Supplied information:

▬▬▬▬▬▬▬▬▬▬

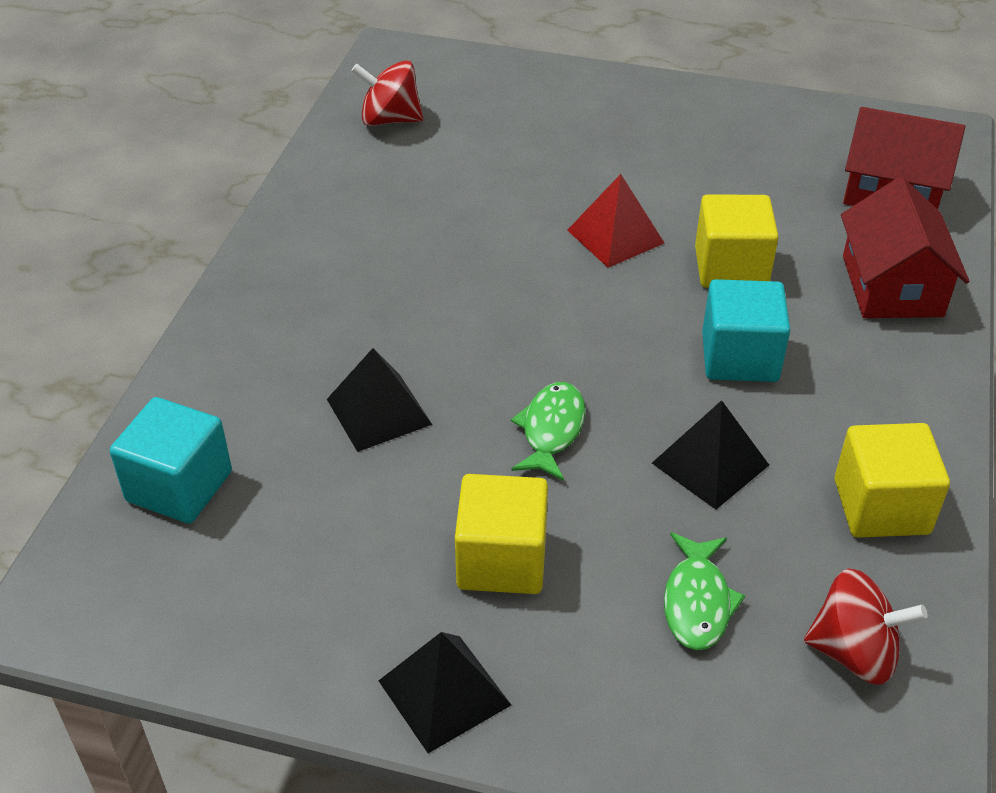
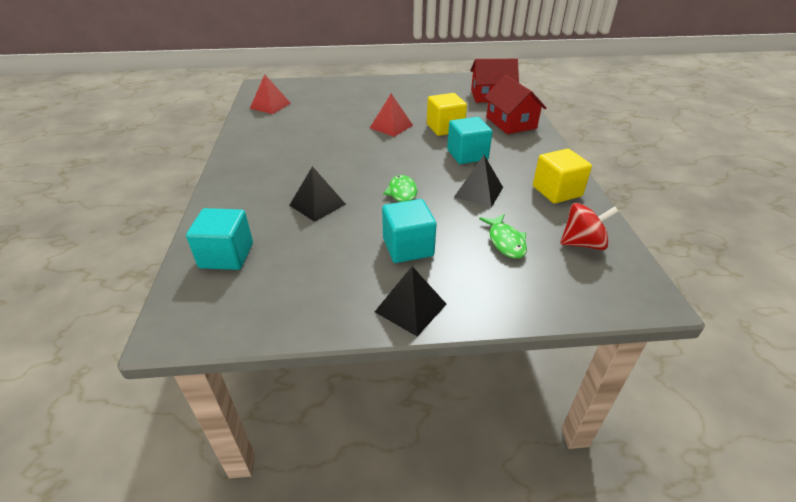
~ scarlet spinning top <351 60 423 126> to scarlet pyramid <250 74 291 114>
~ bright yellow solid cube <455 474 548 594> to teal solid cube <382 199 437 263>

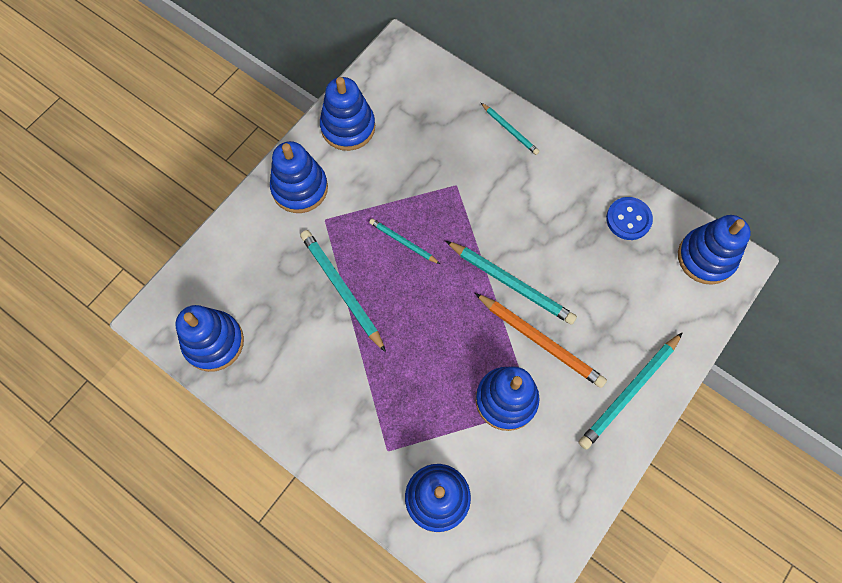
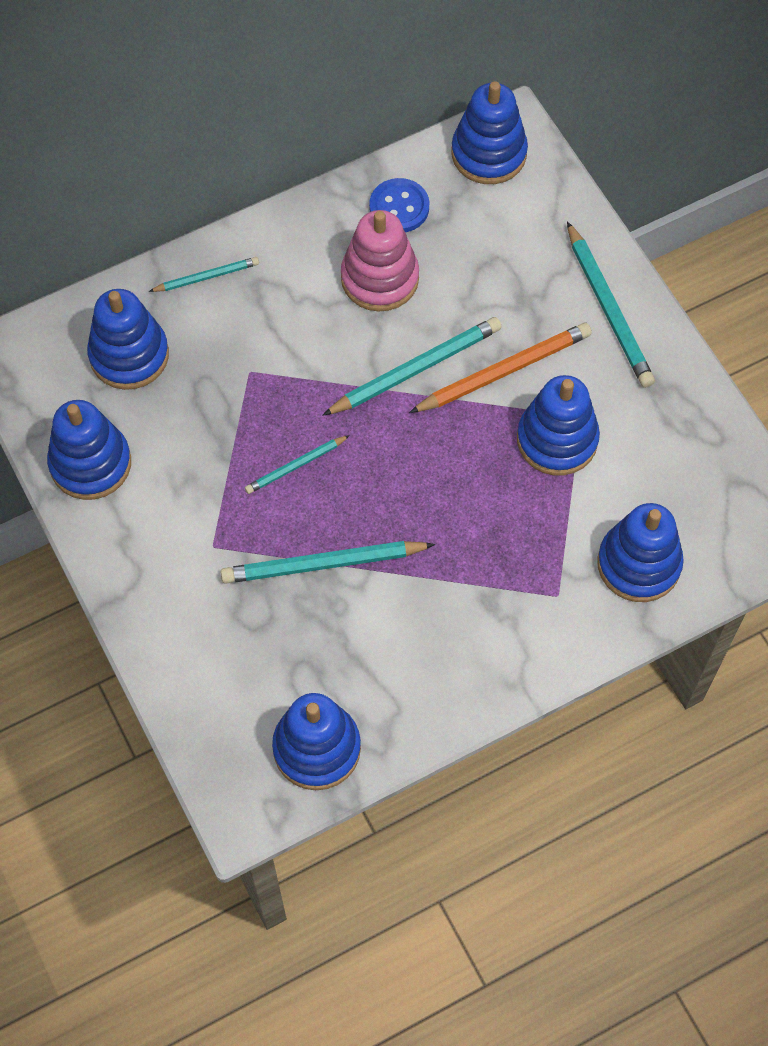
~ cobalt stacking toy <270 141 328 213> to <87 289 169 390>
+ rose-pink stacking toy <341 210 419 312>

▬▬▬▬▬▬▬▬▬▬

What is needed:
The full listing, reproduced exactly and without pictures, is the expected output.

Exercise solution:
~ scarlet spinning top <351 60 423 126> to scarlet pyramid <250 74 291 114>
~ bright yellow solid cube <455 474 548 594> to teal solid cube <382 199 437 263>

~ cobalt stacking toy <270 141 328 213> to <87 289 169 390>
+ rose-pink stacking toy <341 210 419 312>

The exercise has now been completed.